RECORDED INFORMATION START

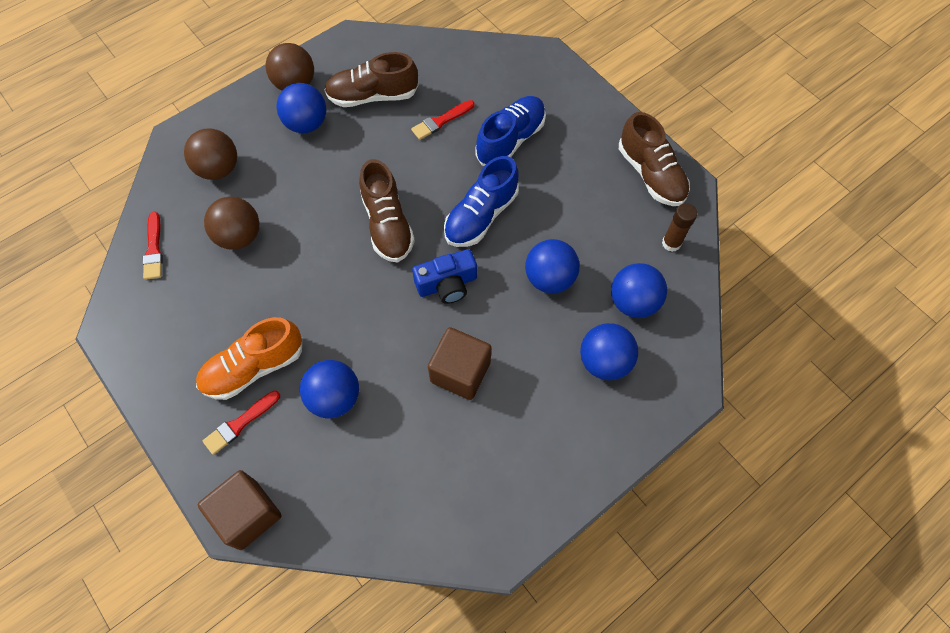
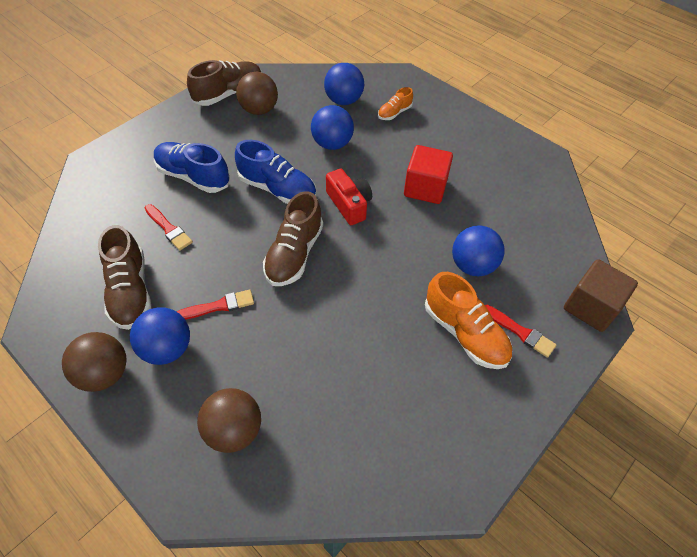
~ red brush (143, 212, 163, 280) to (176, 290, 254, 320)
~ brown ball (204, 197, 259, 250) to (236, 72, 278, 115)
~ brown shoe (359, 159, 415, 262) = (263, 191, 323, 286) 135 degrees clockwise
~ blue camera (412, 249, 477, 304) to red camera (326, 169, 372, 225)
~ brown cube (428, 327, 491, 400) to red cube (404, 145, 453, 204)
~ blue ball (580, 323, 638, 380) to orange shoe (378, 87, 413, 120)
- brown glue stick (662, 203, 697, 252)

RECORDED INFORMATION END
RECORDED INFORMATION START

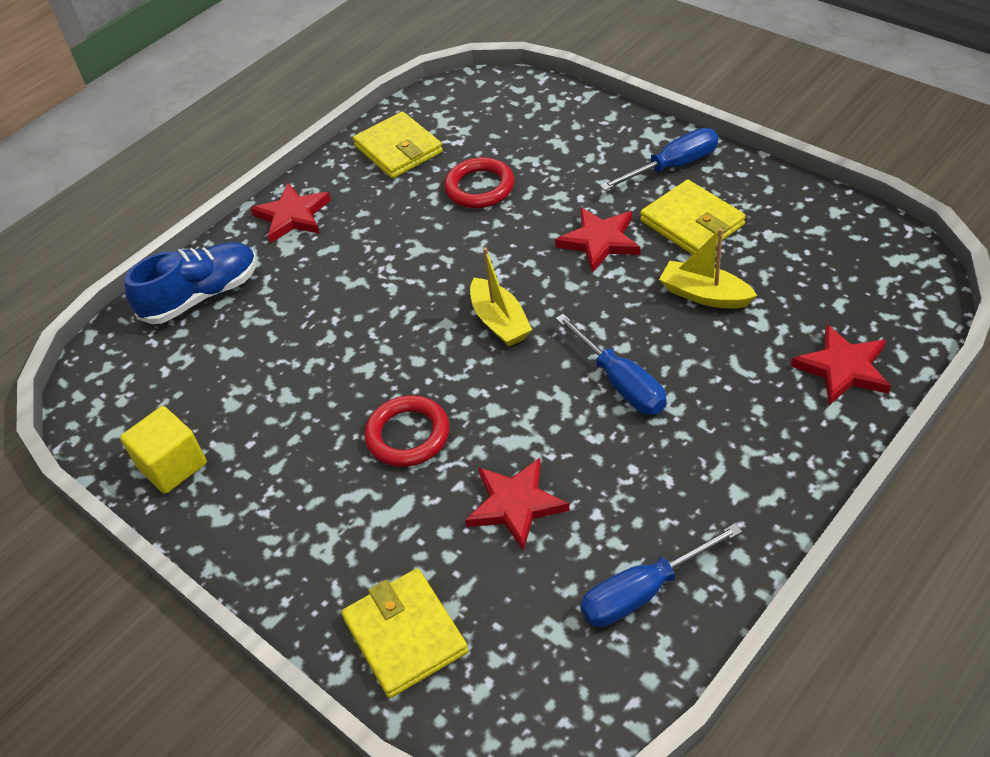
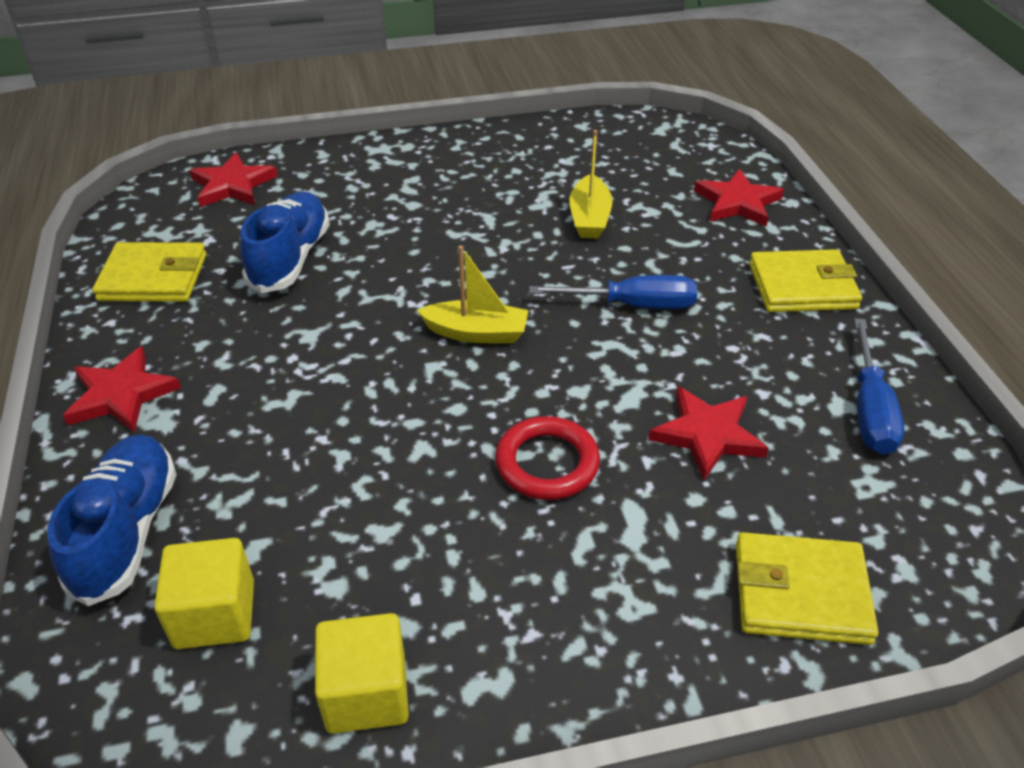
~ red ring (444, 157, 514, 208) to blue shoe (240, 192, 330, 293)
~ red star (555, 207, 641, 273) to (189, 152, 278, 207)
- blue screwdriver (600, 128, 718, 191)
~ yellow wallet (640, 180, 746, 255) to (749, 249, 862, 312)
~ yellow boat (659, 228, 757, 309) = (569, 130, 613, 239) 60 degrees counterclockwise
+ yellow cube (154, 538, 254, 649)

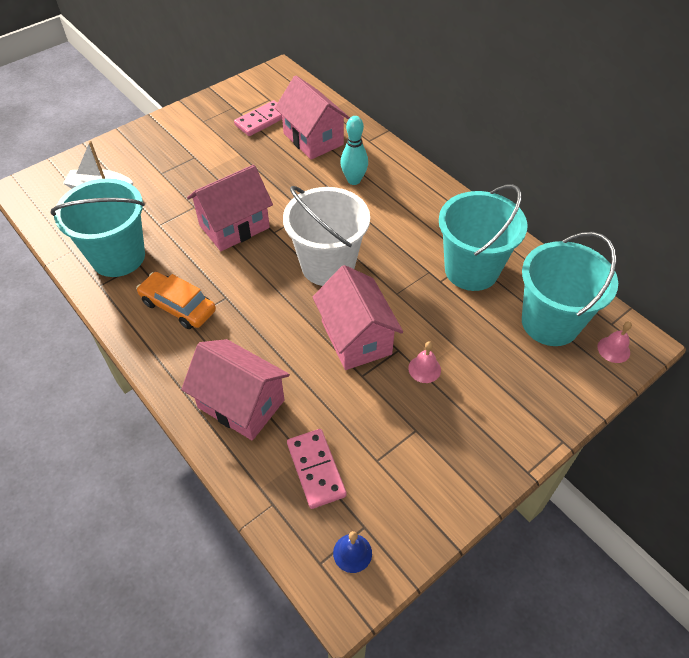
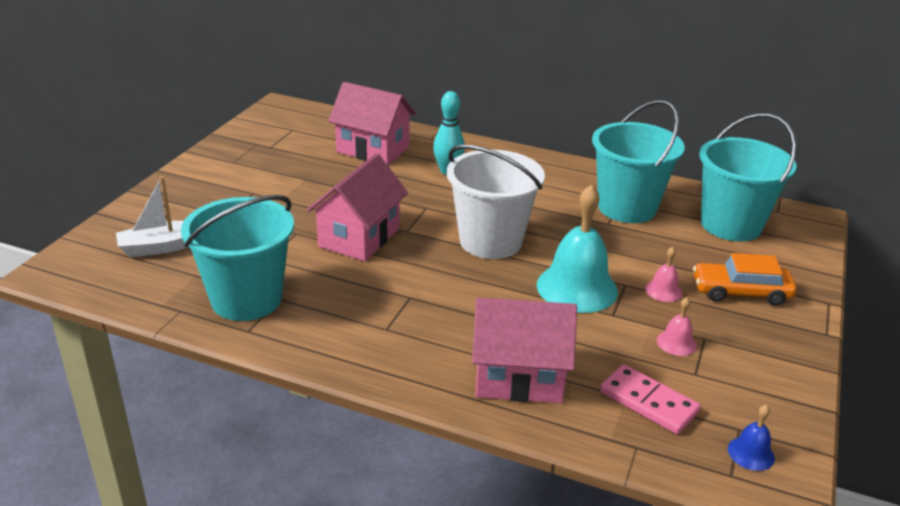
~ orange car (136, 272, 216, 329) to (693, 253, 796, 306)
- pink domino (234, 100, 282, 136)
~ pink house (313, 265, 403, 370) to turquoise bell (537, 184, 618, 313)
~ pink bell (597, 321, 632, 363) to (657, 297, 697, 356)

RECORDED INFORMATION END

■ TASK OBJECTIVE: Beginning at the line above that contains "72, 278, 115)", return each line exactly through the line that contains "- brown glue stick (662, 203, 697, 252)", and no others.

■ RESULT OF THE EXERCISE:
~ brown ball (204, 197, 259, 250) to (236, 72, 278, 115)
~ brown shoe (359, 159, 415, 262) = (263, 191, 323, 286) 135 degrees clockwise
~ blue camera (412, 249, 477, 304) to red camera (326, 169, 372, 225)
~ brown cube (428, 327, 491, 400) to red cube (404, 145, 453, 204)
~ blue ball (580, 323, 638, 380) to orange shoe (378, 87, 413, 120)
- brown glue stick (662, 203, 697, 252)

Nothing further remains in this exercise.